▸ **TASK DESCRIPTION**:
Only a verbatim restatement of the lines from the one with "DHT1 pin VCC: GND -> 5V" through the end of the listing below is wanted. Pictures should be left out.

▸ **EXERCISE INPUTS**:
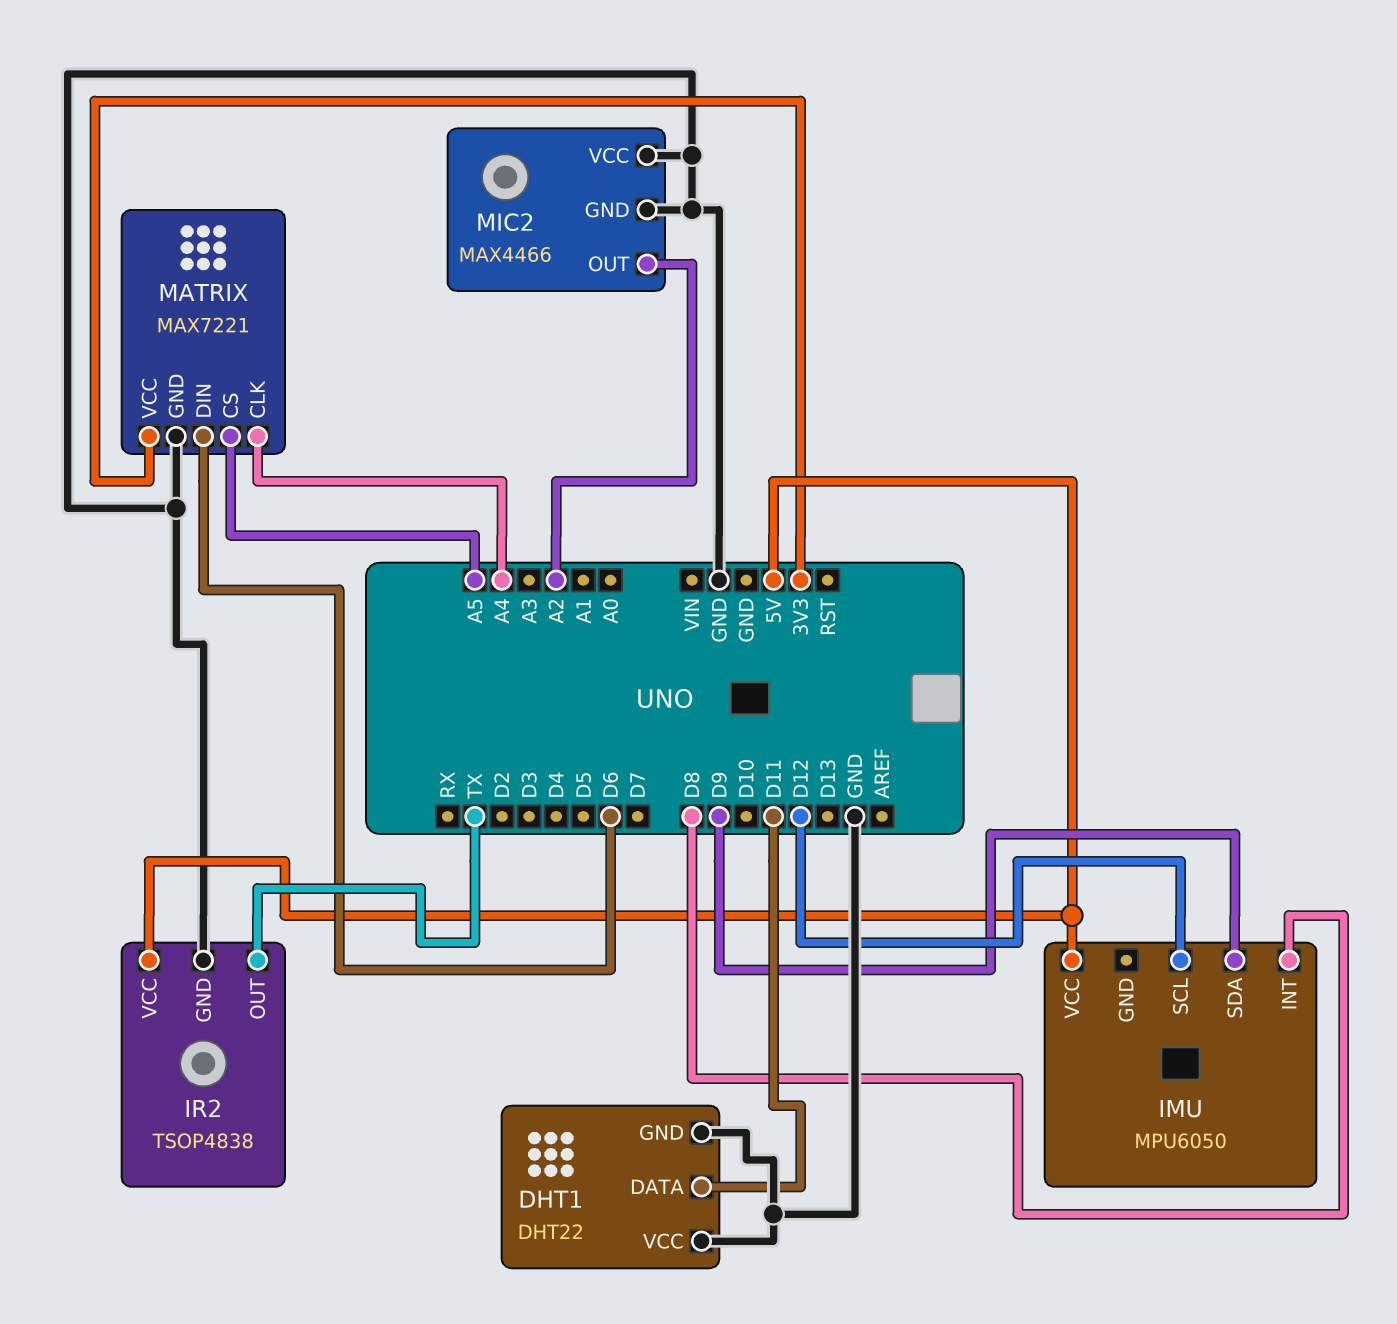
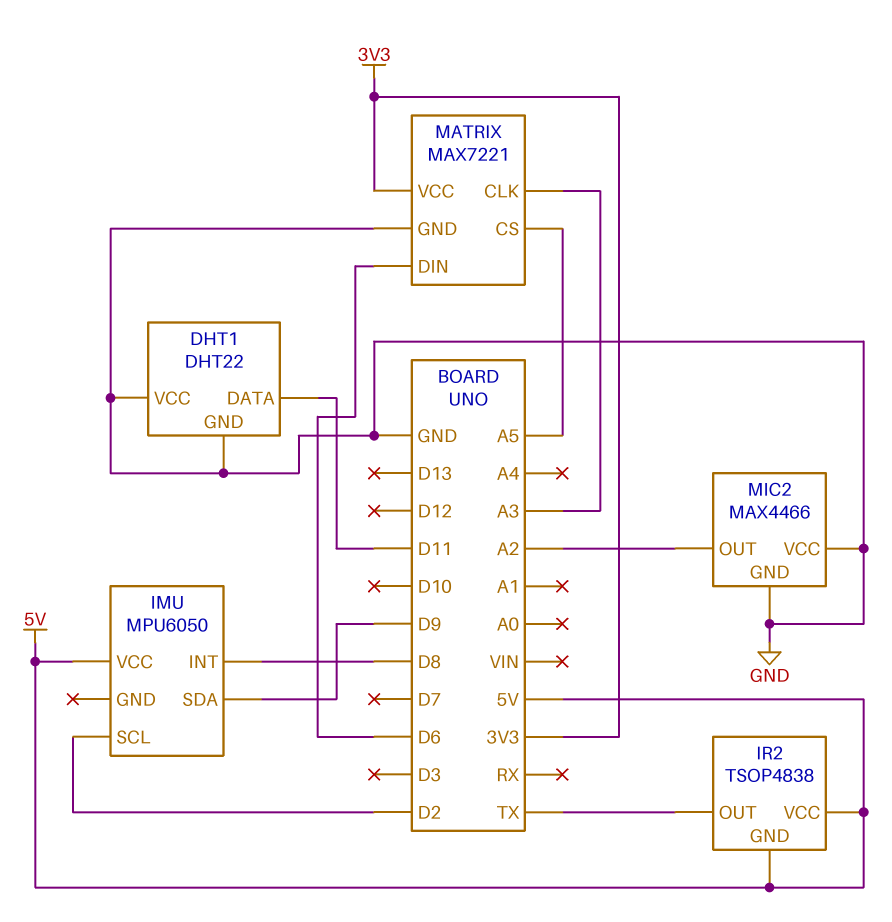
IMU pin SCL: D12 -> D2
IR2 pin GND: GND -> 5V
MATRIX pin CLK: A4 -> A3

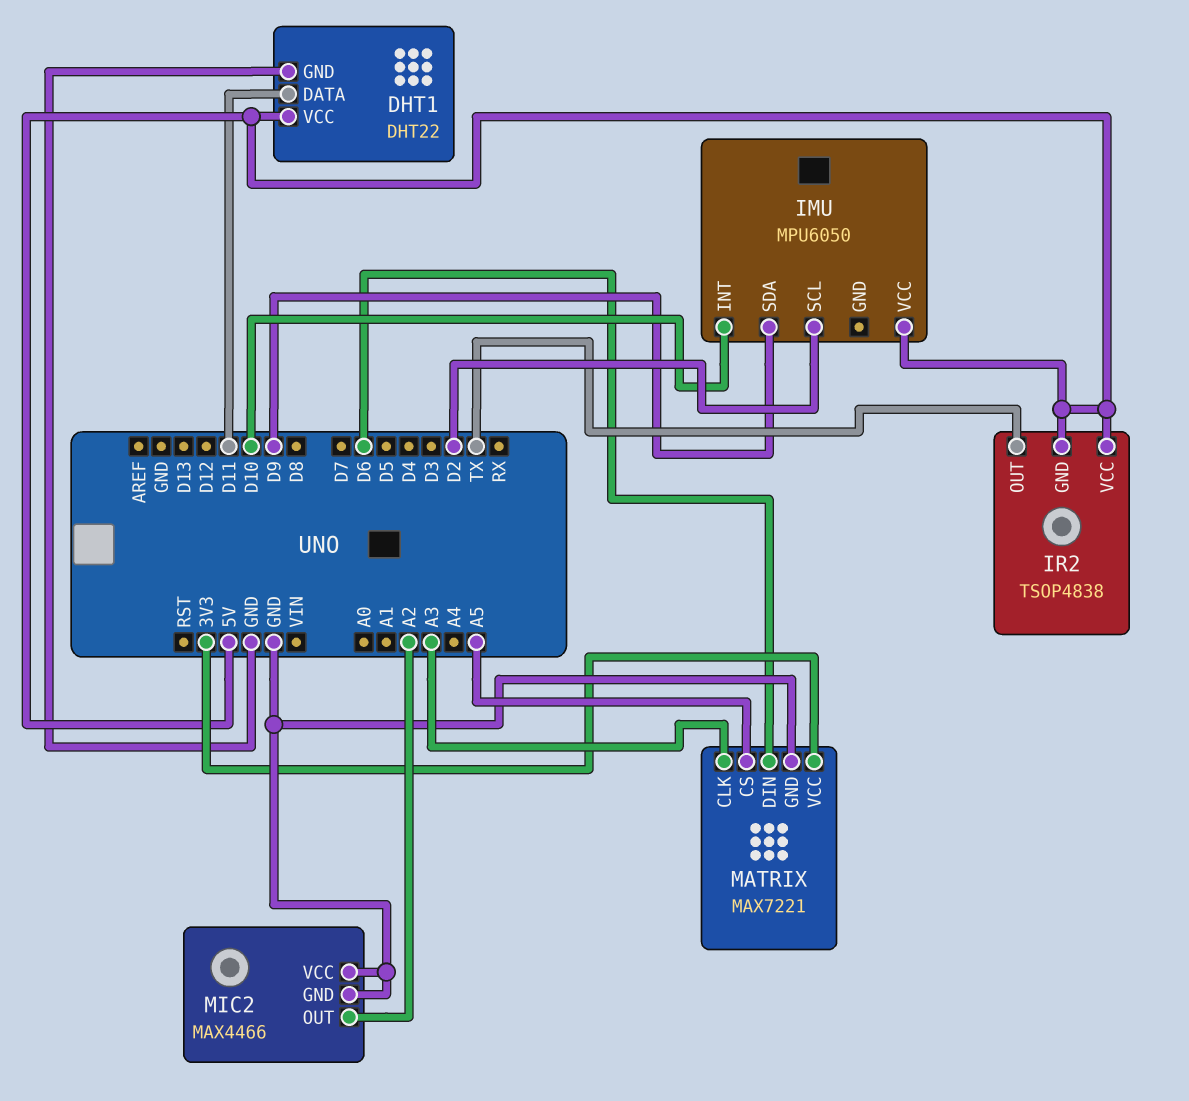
DHT1 pin VCC: GND -> 5V
IMU pin INT: D8 -> D10

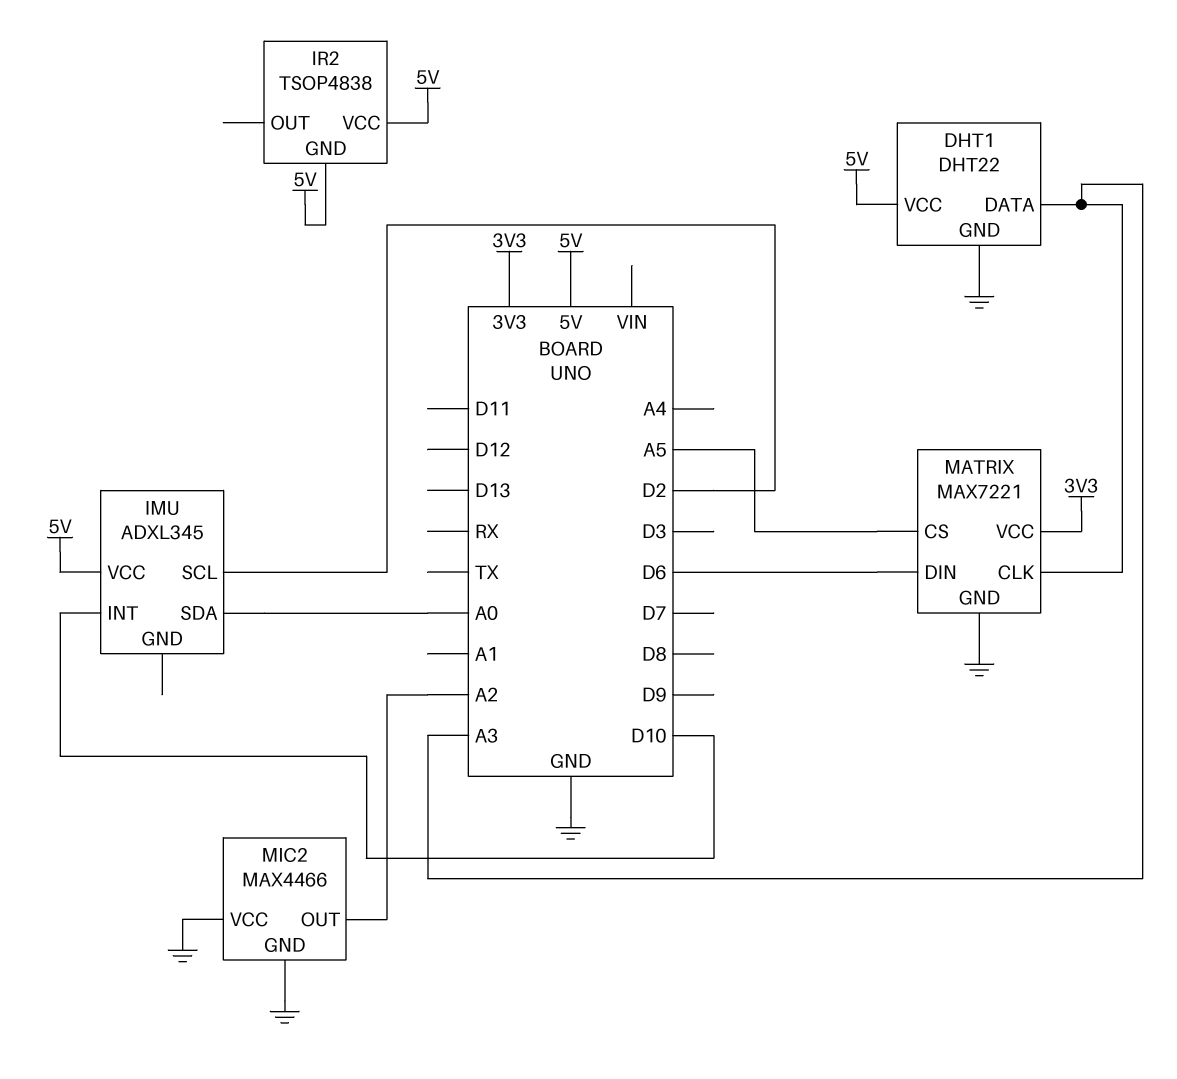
DHT1 pin DATA: D11 -> A3
IMU: MPU6050 -> ADXL345
IMU pin SDA: D9 -> A0
IR2 pin OUT: TX -> none

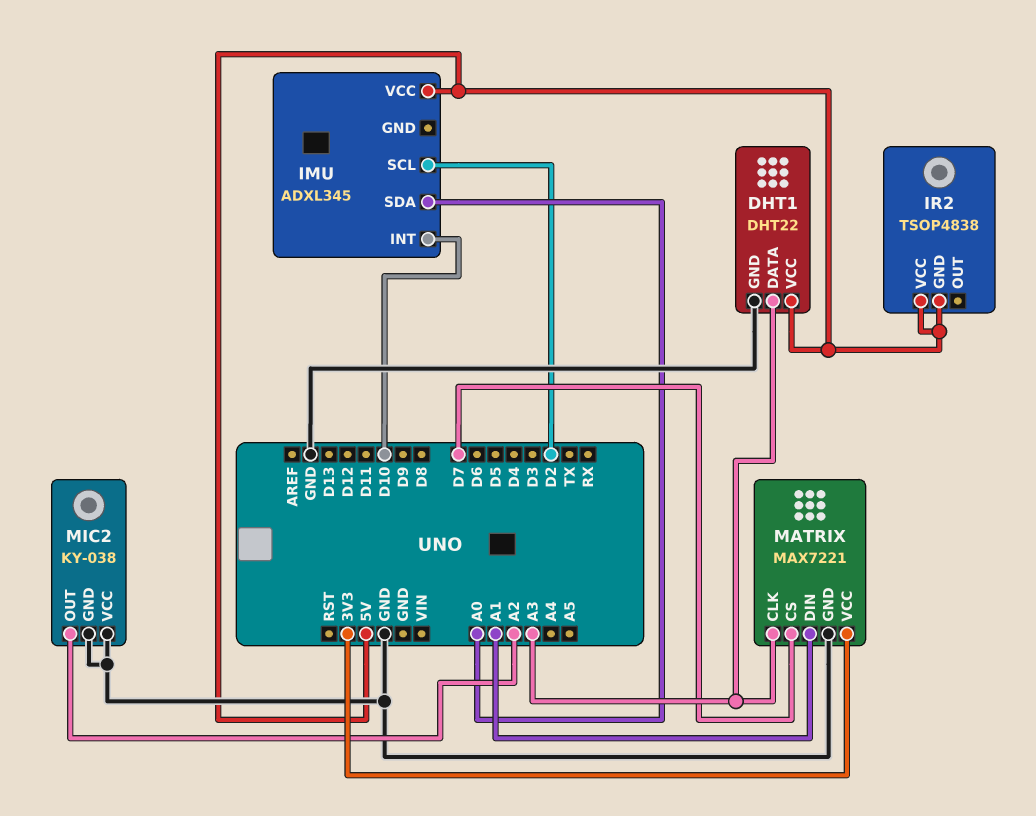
MATRIX pin CS: A5 -> D7
MATRIX pin DIN: D6 -> A1
MIC2: MAX4466 -> KY-038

▸ **WRITTEN SOLUTION**:
DHT1 pin VCC: GND -> 5V
IMU pin INT: D8 -> D10

DHT1 pin DATA: D11 -> A3
IMU: MPU6050 -> ADXL345
IMU pin SDA: D9 -> A0
IR2 pin OUT: TX -> none

MATRIX pin CS: A5 -> D7
MATRIX pin DIN: D6 -> A1
MIC2: MAX4466 -> KY-038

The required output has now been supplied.